■ **What is expected**
Your answer should consist of the lines in the data below that contain "VEXT".

────────

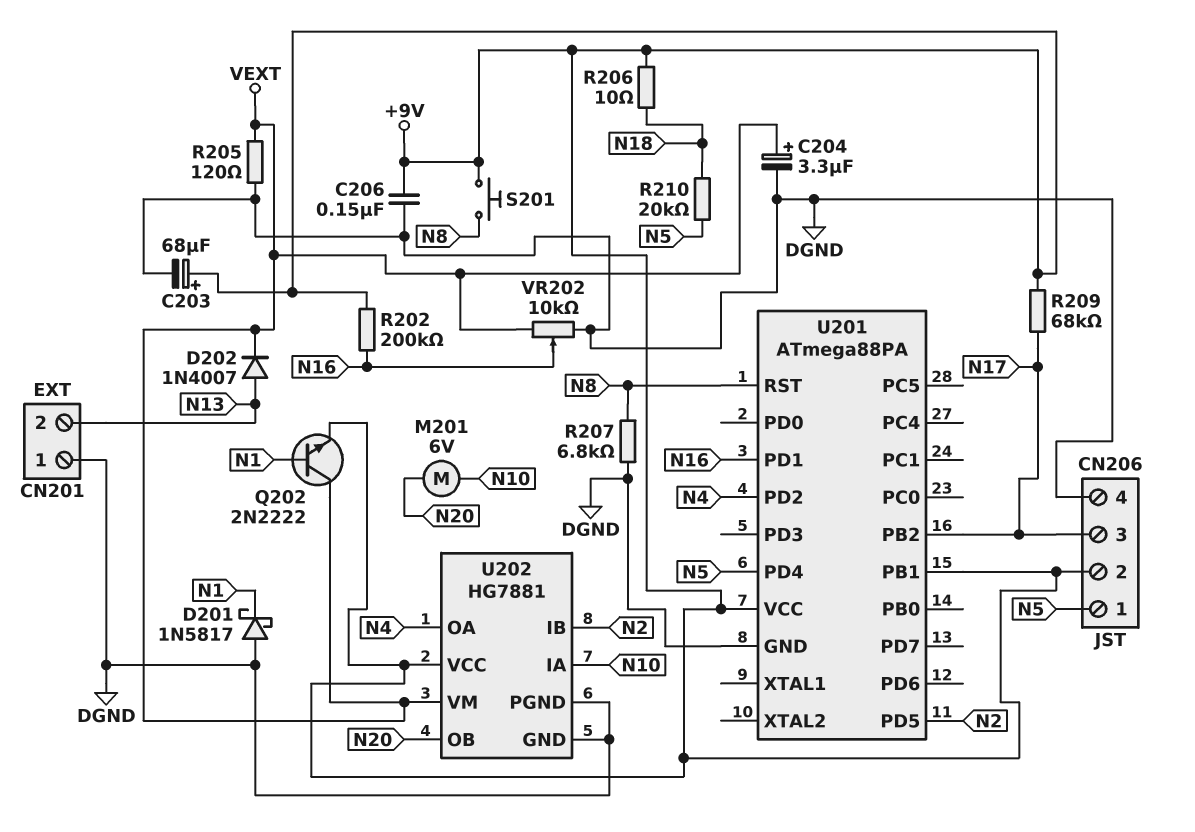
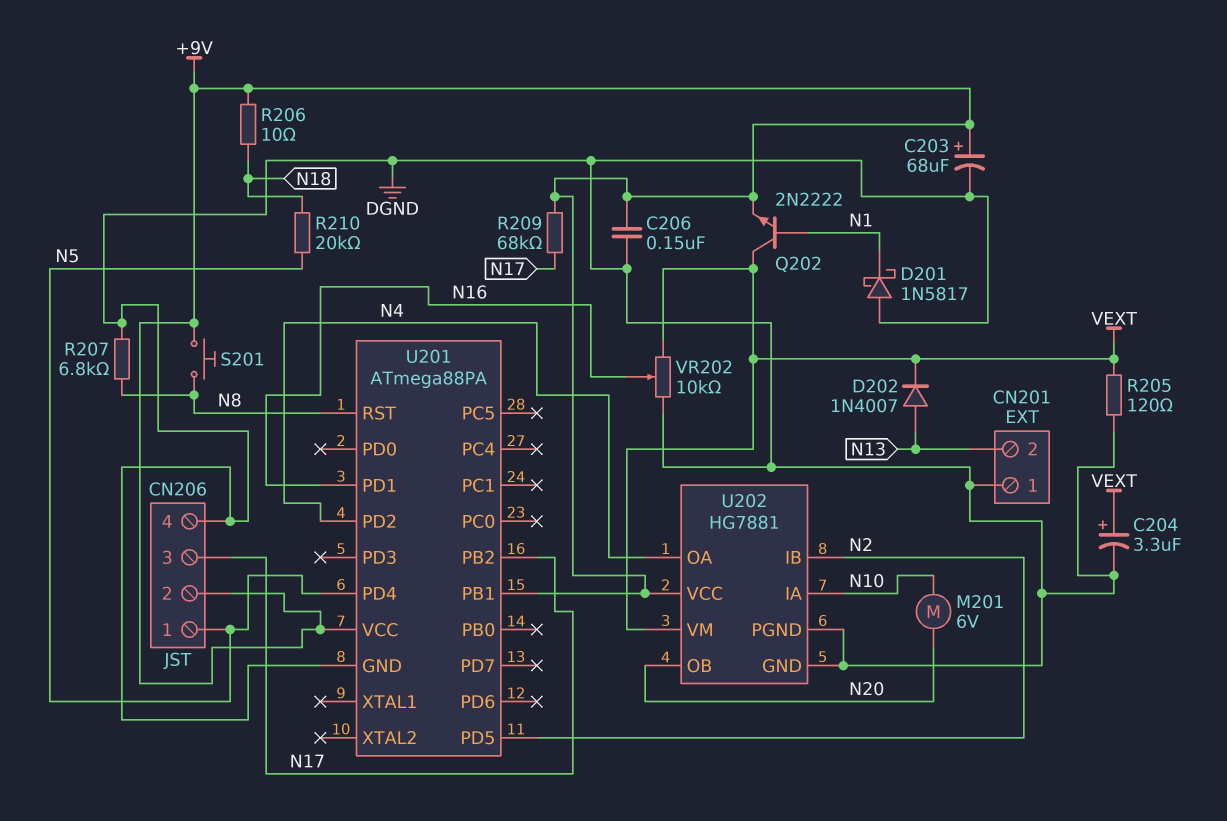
R202: 200k (+9V, N16) -> none

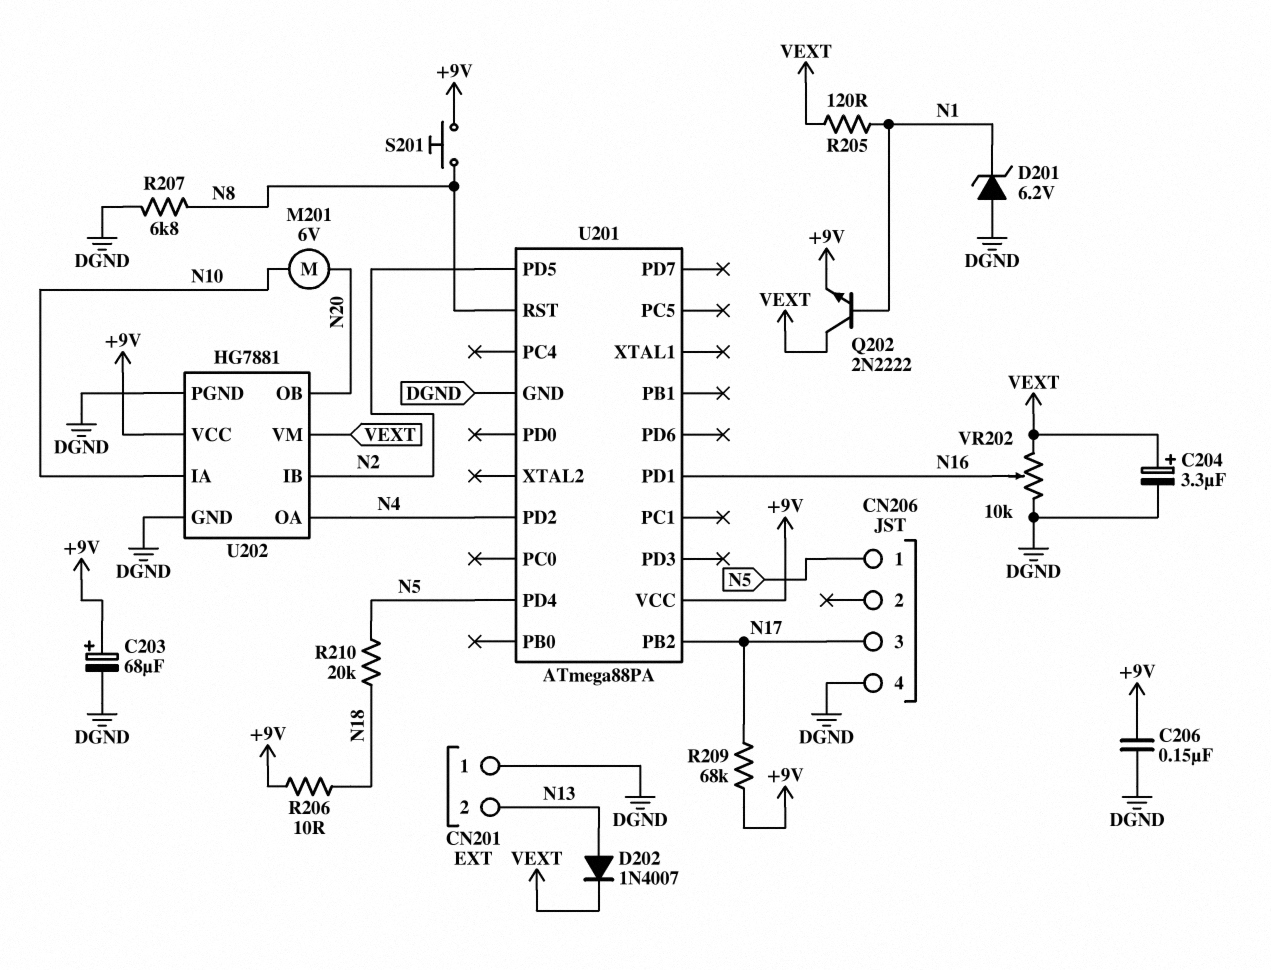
CN206 pin 2: +9V -> none
D201: schottky 1N5817 (A DGND, K N1) -> zener 6.2V (A DGND, K N1)
R205: 120 (DGND, VEXT) -> 120 (N1, VEXT)
U201 pin PB1: +9V -> none

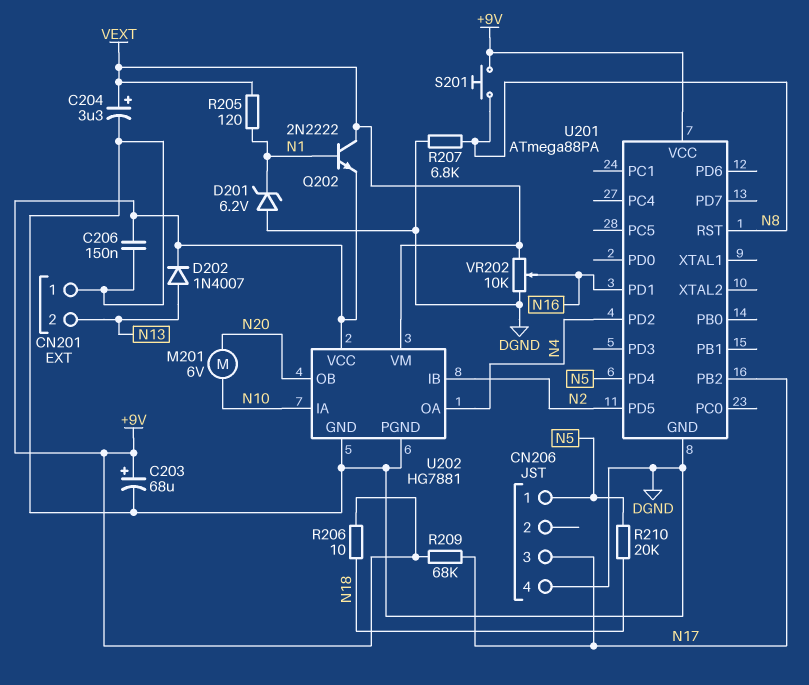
D202: diode 1N4007 (A N13, K VEXT) -> diode 1N4007 (A N13, K +9V)

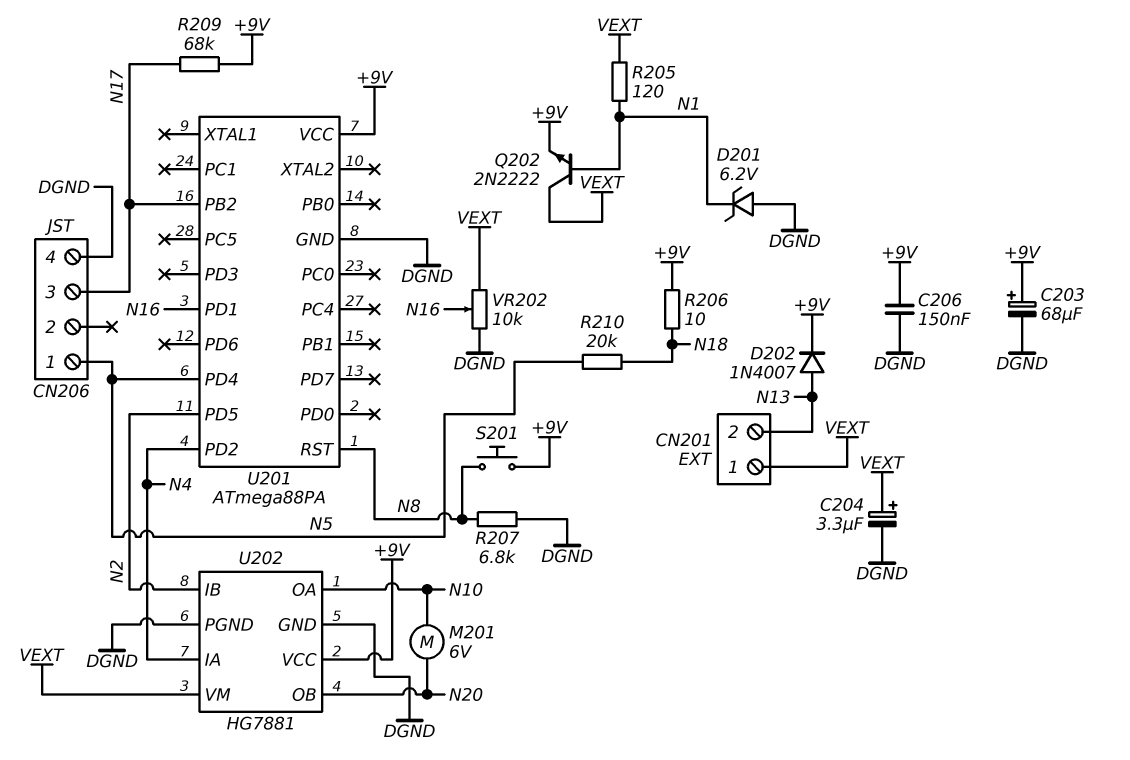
CN201 pin 1: DGND -> VEXT
U202 pin IA: N10 -> N4
U202 pin OA: N4 -> N10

────────

■ **Written reply**
R205: 120 (DGND, VEXT) -> 120 (N1, VEXT)
D202: diode 1N4007 (A N13, K VEXT) -> diode 1N4007 (A N13, K +9V)
CN201 pin 1: DGND -> VEXT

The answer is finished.